How to complete this task -> Please find every line of the listing below where "moved" occurs and copy it.

### Records for this task

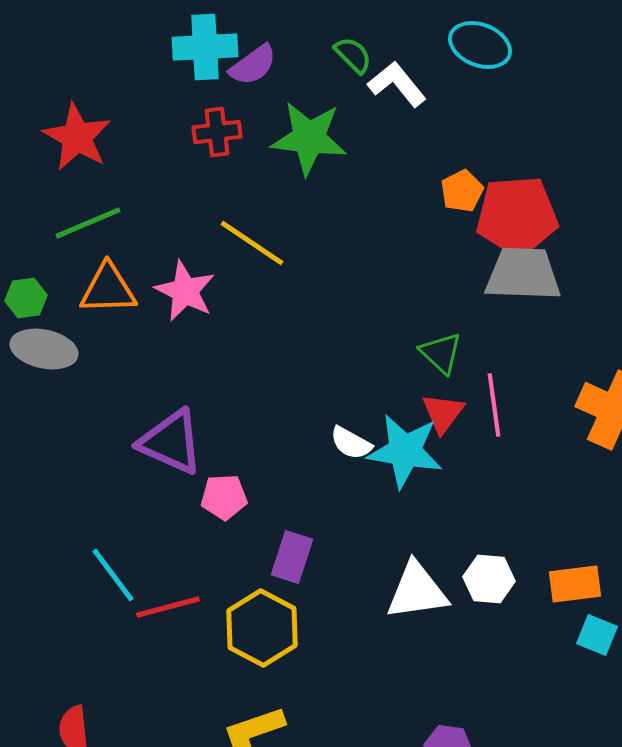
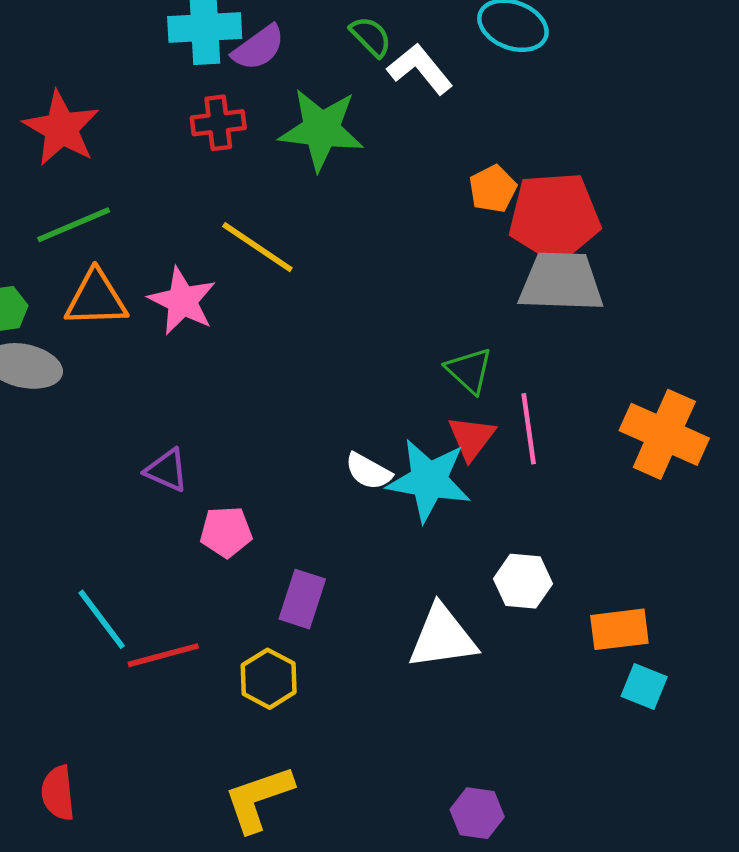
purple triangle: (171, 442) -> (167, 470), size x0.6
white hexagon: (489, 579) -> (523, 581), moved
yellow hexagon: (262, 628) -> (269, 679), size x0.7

######
### Records for this task

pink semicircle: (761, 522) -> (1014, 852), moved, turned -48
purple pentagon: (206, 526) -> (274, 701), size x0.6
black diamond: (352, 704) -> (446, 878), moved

######
### Records for this task

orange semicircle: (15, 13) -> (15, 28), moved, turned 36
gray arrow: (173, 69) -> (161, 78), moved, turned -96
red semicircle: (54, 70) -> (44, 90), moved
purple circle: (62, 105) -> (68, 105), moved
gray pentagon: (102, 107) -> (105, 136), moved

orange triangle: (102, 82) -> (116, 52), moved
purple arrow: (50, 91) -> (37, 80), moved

######

Solution to the exercise ->
white hexagon: (489, 579) -> (523, 581), moved
pink semicircle: (761, 522) -> (1014, 852), moved, turned -48
black diamond: (352, 704) -> (446, 878), moved
orange semicircle: (15, 13) -> (15, 28), moved, turned 36
gray arrow: (173, 69) -> (161, 78), moved, turned -96
red semicircle: (54, 70) -> (44, 90), moved
purple circle: (62, 105) -> (68, 105), moved
gray pentagon: (102, 107) -> (105, 136), moved
orange triangle: (102, 82) -> (116, 52), moved
purple arrow: (50, 91) -> (37, 80), moved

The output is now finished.